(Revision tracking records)
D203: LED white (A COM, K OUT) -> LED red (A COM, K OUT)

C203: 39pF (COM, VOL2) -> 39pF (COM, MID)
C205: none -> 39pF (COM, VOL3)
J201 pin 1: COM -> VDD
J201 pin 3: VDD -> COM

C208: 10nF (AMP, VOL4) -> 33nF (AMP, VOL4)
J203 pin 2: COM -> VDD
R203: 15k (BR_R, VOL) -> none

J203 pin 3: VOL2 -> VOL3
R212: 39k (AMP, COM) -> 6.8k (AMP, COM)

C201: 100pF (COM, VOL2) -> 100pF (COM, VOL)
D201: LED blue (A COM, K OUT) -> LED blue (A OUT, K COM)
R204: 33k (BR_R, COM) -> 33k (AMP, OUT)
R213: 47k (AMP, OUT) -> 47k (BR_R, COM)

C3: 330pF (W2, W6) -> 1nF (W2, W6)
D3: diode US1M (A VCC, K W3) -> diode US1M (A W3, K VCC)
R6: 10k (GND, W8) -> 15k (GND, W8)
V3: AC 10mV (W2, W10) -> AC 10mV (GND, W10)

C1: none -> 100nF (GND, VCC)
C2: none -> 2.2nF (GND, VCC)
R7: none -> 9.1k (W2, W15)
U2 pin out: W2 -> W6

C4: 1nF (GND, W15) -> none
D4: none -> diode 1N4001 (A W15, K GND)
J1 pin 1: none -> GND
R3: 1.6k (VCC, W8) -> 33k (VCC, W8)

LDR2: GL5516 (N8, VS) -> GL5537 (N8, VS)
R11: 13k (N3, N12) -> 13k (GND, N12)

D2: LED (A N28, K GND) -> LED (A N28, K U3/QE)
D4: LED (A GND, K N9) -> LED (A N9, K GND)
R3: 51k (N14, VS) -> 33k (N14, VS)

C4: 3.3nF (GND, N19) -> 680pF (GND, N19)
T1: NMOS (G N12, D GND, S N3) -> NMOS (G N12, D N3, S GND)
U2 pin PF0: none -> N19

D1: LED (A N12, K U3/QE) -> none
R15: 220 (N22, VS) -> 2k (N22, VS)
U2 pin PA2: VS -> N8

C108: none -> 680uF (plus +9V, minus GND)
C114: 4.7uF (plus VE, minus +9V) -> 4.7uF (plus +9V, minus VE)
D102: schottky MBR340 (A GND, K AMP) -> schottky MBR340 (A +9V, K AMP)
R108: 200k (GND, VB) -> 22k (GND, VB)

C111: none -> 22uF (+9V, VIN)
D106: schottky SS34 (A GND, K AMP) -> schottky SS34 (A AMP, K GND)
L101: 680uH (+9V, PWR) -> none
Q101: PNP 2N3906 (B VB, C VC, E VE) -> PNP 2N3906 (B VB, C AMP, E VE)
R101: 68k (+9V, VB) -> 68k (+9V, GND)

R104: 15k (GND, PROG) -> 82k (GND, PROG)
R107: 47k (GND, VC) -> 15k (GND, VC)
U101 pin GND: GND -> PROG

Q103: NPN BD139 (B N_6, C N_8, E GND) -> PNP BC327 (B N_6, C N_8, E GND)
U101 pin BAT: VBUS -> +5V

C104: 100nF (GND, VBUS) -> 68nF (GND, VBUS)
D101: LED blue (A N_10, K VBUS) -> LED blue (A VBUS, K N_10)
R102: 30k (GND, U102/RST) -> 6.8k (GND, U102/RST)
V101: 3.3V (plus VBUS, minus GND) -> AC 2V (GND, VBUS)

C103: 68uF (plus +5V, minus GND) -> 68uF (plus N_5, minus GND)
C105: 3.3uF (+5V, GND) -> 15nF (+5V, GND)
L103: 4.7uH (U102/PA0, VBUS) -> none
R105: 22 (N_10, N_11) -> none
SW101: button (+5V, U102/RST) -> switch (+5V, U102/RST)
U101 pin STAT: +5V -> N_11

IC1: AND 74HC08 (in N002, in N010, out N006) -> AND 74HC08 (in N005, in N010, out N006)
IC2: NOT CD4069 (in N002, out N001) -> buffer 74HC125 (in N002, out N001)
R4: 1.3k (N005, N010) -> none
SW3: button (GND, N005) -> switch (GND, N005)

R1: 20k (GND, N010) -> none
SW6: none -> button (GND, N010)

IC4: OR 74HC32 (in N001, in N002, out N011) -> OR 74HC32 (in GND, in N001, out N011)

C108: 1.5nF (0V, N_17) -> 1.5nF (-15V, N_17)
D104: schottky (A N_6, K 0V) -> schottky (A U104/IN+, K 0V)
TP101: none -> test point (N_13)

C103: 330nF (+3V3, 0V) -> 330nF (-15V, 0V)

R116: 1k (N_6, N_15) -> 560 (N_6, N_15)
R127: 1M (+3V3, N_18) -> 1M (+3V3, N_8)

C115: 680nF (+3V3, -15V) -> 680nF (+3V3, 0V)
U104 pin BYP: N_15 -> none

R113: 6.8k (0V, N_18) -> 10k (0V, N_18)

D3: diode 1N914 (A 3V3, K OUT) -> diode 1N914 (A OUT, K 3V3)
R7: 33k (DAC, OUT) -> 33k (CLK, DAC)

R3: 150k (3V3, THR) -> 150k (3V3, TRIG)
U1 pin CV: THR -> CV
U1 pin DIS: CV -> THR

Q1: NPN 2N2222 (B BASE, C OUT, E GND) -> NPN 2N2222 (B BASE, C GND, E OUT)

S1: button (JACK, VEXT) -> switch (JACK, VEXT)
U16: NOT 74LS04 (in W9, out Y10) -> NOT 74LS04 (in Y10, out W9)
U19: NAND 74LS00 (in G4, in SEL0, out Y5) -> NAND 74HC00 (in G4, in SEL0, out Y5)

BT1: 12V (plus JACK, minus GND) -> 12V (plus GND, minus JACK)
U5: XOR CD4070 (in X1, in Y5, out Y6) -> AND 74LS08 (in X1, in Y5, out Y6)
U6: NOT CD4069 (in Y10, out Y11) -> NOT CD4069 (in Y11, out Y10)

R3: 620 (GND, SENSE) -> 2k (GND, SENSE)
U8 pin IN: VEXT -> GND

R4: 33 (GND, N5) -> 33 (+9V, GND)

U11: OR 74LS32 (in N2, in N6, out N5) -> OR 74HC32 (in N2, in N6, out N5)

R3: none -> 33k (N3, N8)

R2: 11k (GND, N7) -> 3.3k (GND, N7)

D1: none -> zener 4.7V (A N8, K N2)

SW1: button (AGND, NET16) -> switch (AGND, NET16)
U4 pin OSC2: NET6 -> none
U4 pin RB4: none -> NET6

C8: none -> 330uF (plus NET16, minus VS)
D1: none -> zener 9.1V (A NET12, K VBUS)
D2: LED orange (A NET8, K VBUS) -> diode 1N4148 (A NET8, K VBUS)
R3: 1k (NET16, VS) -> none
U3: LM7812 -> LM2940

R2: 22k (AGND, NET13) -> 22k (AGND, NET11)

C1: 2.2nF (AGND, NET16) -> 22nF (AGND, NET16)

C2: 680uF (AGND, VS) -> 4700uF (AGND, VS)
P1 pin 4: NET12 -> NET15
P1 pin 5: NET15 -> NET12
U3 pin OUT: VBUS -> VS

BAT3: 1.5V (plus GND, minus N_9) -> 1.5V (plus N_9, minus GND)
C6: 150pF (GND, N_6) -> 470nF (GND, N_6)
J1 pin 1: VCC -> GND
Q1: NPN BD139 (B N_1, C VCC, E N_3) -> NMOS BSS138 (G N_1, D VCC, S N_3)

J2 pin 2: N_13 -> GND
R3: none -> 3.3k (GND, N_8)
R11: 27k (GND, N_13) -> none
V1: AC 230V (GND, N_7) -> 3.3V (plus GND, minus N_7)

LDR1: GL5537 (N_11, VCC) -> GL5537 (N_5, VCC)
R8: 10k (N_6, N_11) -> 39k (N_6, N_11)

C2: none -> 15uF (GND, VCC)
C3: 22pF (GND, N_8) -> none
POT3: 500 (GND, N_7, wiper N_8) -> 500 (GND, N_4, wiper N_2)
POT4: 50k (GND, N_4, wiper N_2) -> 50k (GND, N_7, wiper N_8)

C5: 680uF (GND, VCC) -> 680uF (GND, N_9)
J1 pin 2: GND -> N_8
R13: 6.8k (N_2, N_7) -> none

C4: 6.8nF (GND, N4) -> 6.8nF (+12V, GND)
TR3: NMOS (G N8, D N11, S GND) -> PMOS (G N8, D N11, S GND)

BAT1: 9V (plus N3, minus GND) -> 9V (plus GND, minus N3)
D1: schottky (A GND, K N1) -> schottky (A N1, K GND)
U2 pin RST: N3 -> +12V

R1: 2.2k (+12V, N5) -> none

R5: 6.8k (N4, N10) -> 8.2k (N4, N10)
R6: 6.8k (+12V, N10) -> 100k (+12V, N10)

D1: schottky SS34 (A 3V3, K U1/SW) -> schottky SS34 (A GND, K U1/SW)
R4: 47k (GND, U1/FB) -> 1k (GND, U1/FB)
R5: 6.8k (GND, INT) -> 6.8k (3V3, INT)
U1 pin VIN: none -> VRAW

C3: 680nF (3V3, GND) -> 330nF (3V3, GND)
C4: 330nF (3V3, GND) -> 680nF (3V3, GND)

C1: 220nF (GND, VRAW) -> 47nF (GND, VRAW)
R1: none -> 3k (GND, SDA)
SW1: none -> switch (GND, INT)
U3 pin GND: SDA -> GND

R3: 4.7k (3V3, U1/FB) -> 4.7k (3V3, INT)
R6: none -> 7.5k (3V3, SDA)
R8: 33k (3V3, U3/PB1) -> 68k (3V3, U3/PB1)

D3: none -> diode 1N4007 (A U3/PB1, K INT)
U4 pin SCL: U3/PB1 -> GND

Exercise details –
Which lines above run from the one containing "R6: 6.8k (+12V, N10) -> 100k (+12V, N10)" to the one containing "U1 pin VIN: none -> VRAW"? Give them again exactly, both ends included.

Output below –
R6: 6.8k (+12V, N10) -> 100k (+12V, N10)

D1: schottky SS34 (A 3V3, K U1/SW) -> schottky SS34 (A GND, K U1/SW)
R4: 47k (GND, U1/FB) -> 1k (GND, U1/FB)
R5: 6.8k (GND, INT) -> 6.8k (3V3, INT)
U1 pin VIN: none -> VRAW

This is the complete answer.